(Scene difference descriptions)
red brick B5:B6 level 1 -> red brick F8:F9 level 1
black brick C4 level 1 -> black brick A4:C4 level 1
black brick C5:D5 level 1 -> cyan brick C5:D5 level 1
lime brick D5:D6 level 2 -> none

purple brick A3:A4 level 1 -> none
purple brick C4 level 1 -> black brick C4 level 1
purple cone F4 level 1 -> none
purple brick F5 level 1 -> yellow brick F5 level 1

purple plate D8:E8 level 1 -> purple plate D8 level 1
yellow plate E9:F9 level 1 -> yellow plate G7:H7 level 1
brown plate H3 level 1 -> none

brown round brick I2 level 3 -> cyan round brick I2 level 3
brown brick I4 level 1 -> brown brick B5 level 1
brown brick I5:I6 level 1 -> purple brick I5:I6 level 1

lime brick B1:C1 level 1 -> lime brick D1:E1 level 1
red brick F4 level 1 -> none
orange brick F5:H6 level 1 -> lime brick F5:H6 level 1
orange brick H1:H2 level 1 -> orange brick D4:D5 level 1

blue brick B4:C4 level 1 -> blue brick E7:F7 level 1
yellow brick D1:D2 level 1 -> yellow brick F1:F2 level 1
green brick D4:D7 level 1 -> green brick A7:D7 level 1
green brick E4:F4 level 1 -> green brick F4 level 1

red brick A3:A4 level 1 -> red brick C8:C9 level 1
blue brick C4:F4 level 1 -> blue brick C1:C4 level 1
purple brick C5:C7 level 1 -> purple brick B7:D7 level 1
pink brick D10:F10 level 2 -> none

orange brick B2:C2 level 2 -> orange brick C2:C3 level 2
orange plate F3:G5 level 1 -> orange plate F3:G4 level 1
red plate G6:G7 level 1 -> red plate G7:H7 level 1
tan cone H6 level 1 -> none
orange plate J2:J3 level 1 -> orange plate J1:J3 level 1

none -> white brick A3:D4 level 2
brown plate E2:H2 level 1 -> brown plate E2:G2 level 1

• **EXERCISE INSTRUCTIONS**: Reproduce the line containing "orange plate J2:J3" and every line after it. Stop at the last line of the records, and add nothing.

• **EXERCISE RESULT**:
orange plate J2:J3 level 1 -> orange plate J1:J3 level 1

none -> white brick A3:D4 level 2
brown plate E2:H2 level 1 -> brown plate E2:G2 level 1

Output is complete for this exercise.